- _Data excerpts_:
----------------

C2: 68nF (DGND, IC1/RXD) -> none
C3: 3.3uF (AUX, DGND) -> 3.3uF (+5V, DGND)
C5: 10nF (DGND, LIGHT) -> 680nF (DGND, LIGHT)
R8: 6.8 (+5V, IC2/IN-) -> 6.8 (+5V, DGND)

----------------

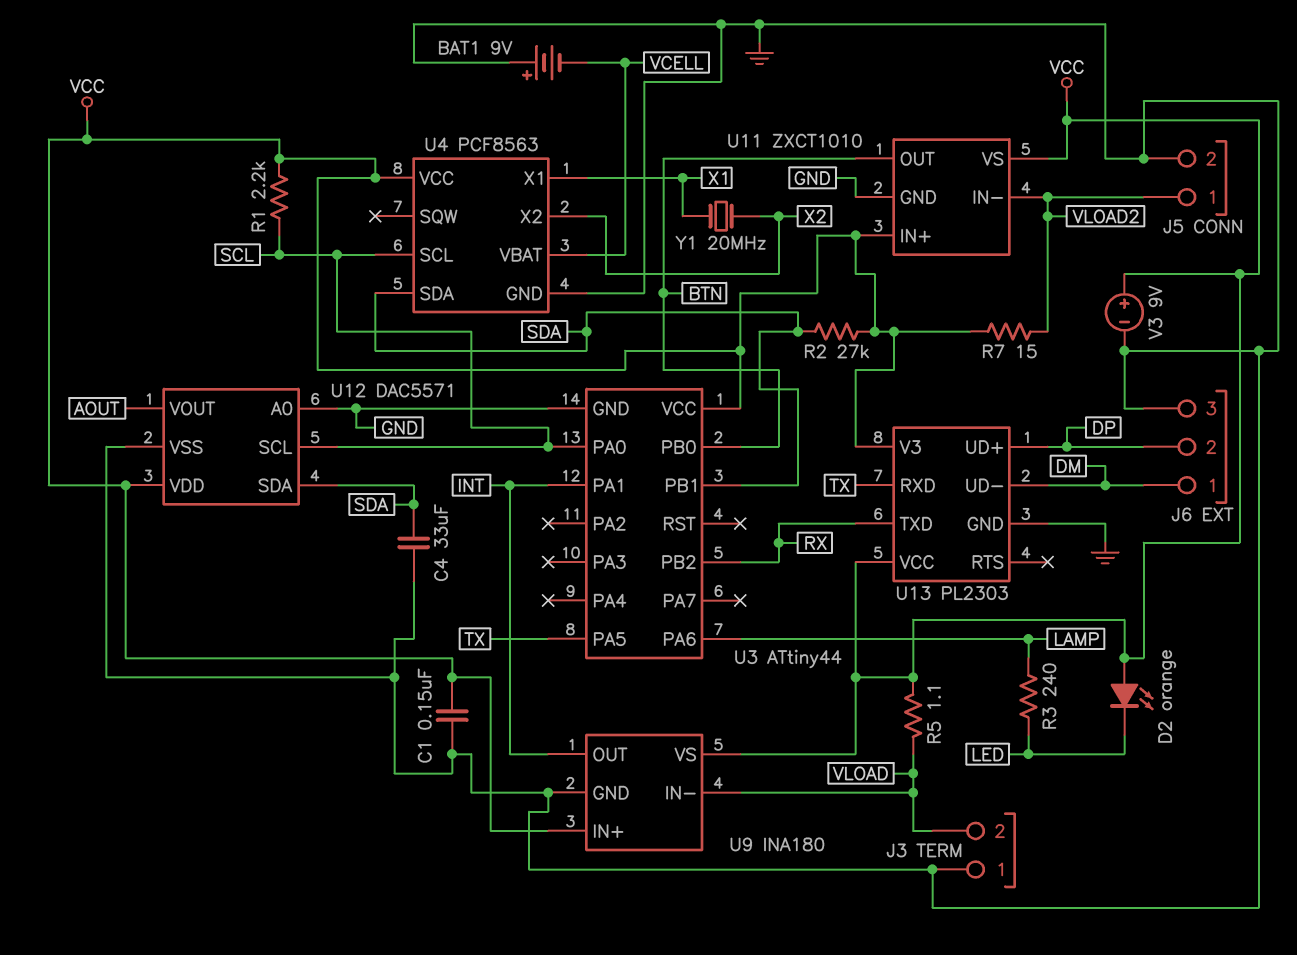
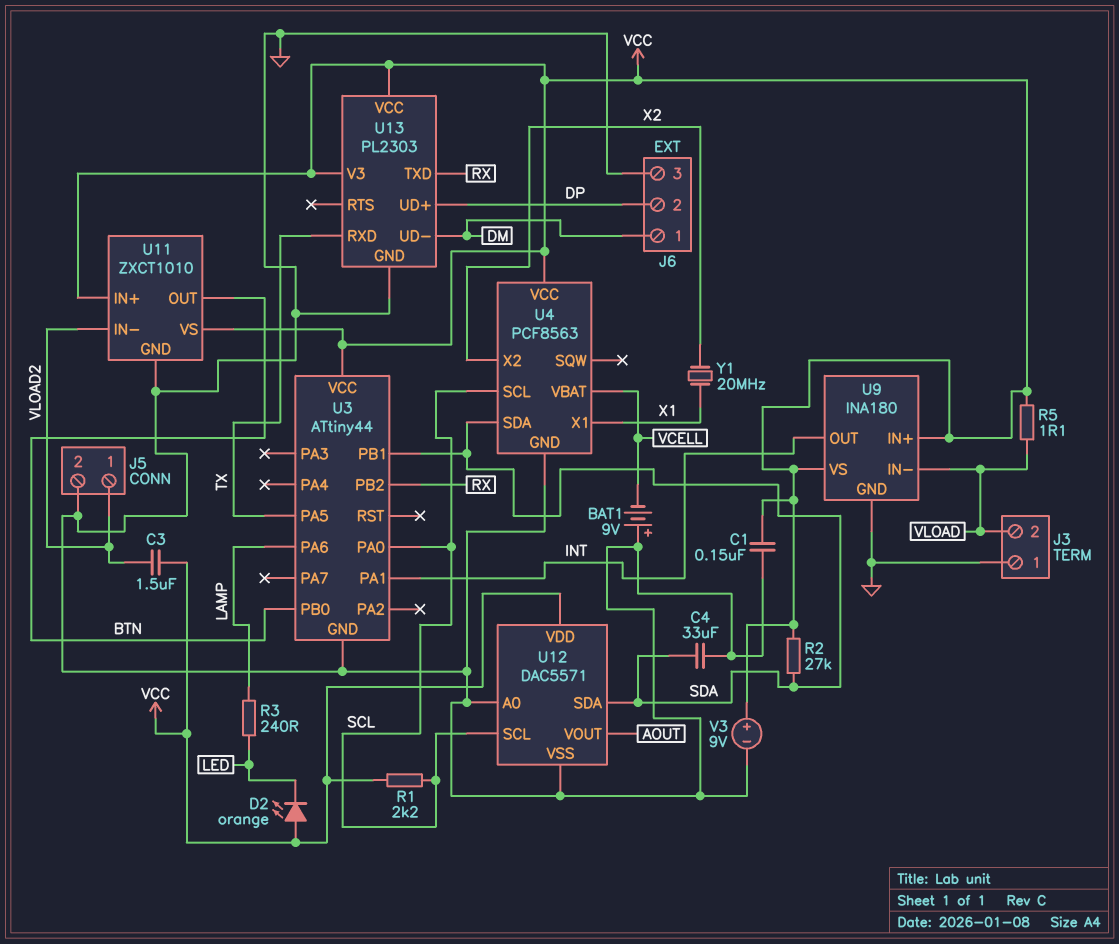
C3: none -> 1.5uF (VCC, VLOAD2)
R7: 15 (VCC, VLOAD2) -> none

----------------

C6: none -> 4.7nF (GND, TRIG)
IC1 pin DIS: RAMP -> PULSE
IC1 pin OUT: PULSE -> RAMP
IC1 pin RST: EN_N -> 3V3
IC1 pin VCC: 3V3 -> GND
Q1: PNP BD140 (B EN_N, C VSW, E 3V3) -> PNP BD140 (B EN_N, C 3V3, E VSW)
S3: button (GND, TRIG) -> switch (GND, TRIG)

----------------

- _Task objective_: Only the lines from the one containing "Q1: PNP BD140" through the one containing "S3: button (GND, TRIG) -> switch (GND, TRIG)" are to be retyped, both boundary lines included, with no other material.

- _Exercise output_:
Q1: PNP BD140 (B EN_N, C VSW, E 3V3) -> PNP BD140 (B EN_N, C 3V3, E VSW)
S3: button (GND, TRIG) -> switch (GND, TRIG)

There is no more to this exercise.